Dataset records
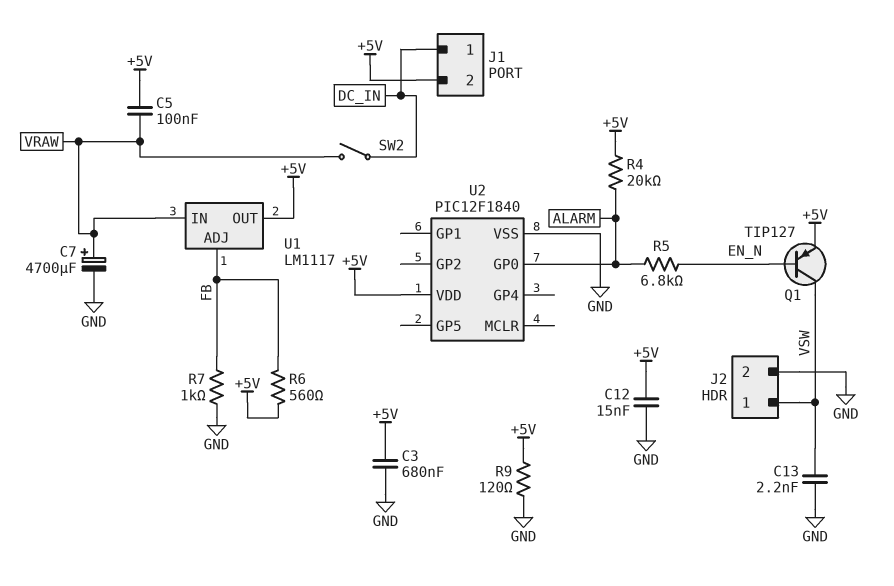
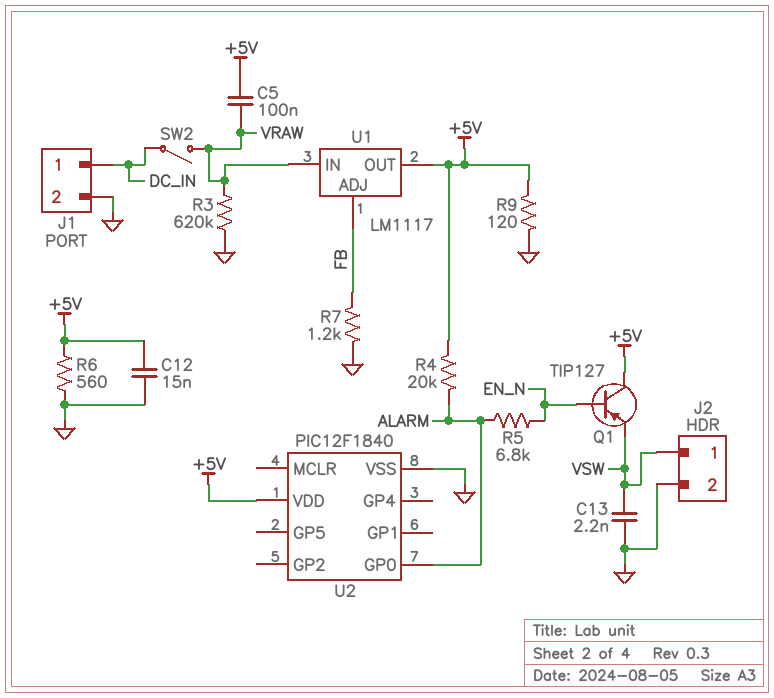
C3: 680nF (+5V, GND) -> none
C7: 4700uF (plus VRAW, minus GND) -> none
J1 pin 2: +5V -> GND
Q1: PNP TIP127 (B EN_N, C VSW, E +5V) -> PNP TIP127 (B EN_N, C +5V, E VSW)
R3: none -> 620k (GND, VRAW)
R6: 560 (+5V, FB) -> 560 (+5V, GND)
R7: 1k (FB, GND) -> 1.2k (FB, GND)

### What is needed
Your answer must be the records above, word for word, with every picture left out.

### Response
C3: 680nF (+5V, GND) -> none
C7: 4700uF (plus VRAW, minus GND) -> none
J1 pin 2: +5V -> GND
Q1: PNP TIP127 (B EN_N, C VSW, E +5V) -> PNP TIP127 (B EN_N, C +5V, E VSW)
R3: none -> 620k (GND, VRAW)
R6: 560 (+5V, FB) -> 560 (+5V, GND)
R7: 1k (FB, GND) -> 1.2k (FB, GND)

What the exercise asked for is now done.